> **Task**
All lines of the listing that contain "pink" should be shown in full.

> **Dataset content**
********

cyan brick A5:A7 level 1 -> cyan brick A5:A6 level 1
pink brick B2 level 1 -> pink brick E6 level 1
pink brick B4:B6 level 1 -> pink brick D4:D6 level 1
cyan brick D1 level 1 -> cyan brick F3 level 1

********

> **Written answer**
pink brick B2 level 1 -> pink brick E6 level 1
pink brick B4:B6 level 1 -> pink brick D4:D6 level 1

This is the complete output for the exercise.